**** Data for this exercise
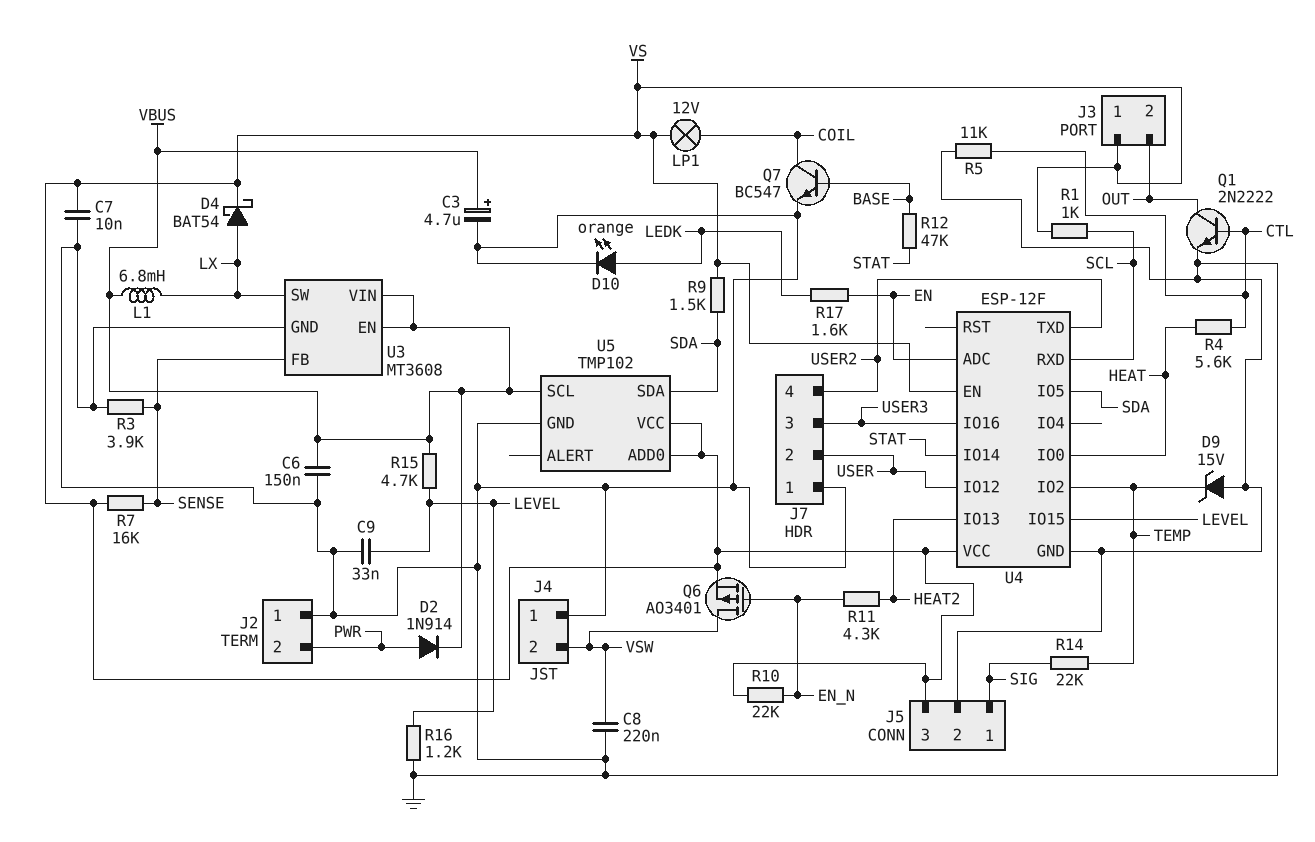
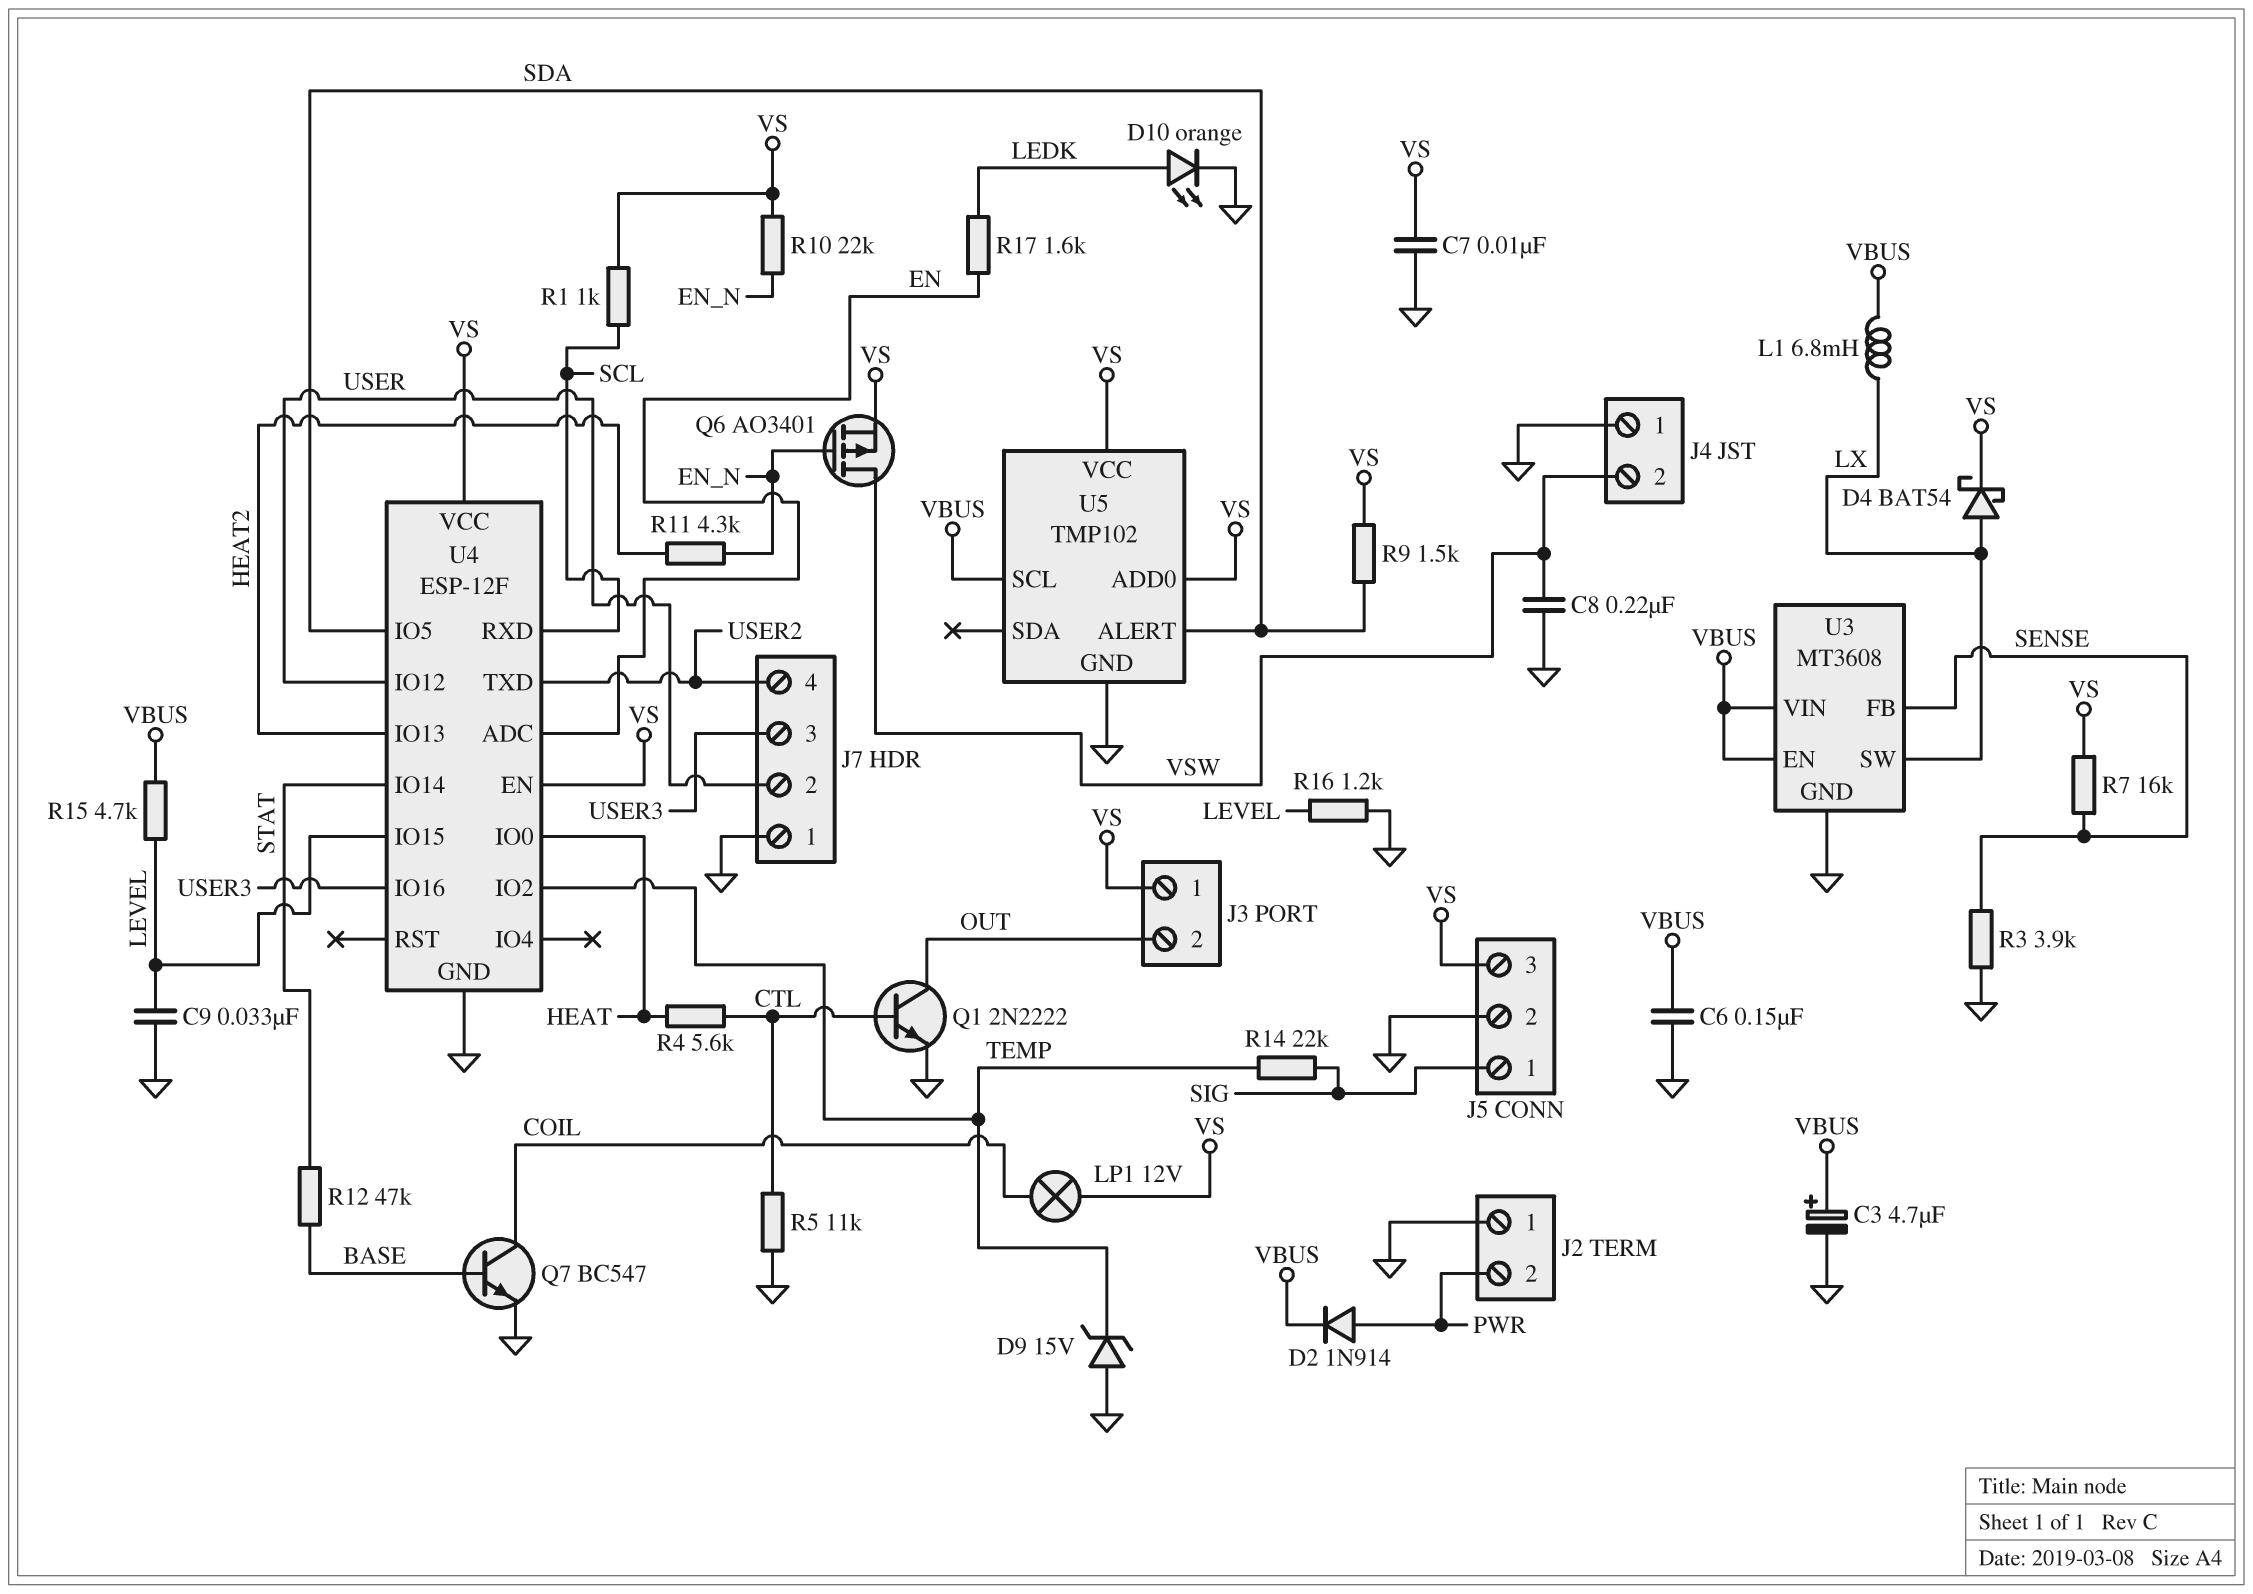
U5 pin ALERT: none -> SDA
U5 pin SDA: SDA -> none

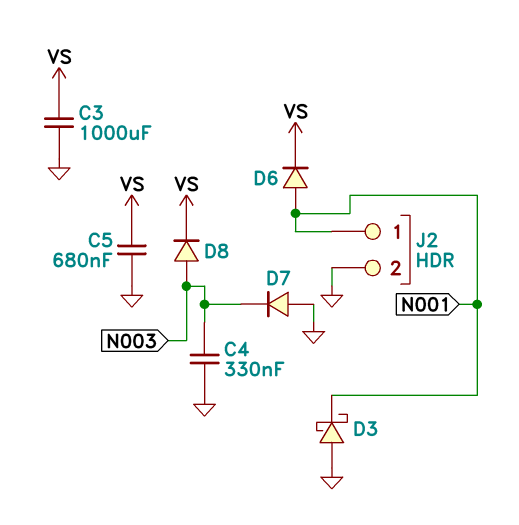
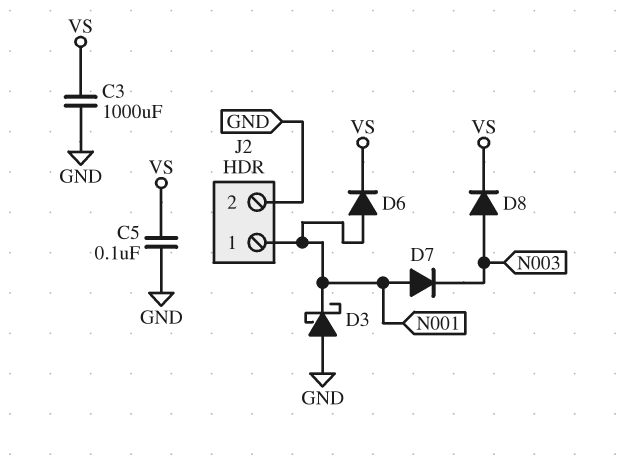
C4: 330nF (GND, N003) -> none
C5: 680nF (GND, VS) -> 100nF (GND, VS)
D7: diode (A GND, K N003) -> diode (A N001, K N003)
********
Task details — Your answer must be an exact copy of the entries above, with no pictures in it.

Task response —
U5 pin ALERT: none -> SDA
U5 pin SDA: SDA -> none

C4: 330nF (GND, N003) -> none
C5: 680nF (GND, VS) -> 100nF (GND, VS)
D7: diode (A GND, K N003) -> diode (A N001, K N003)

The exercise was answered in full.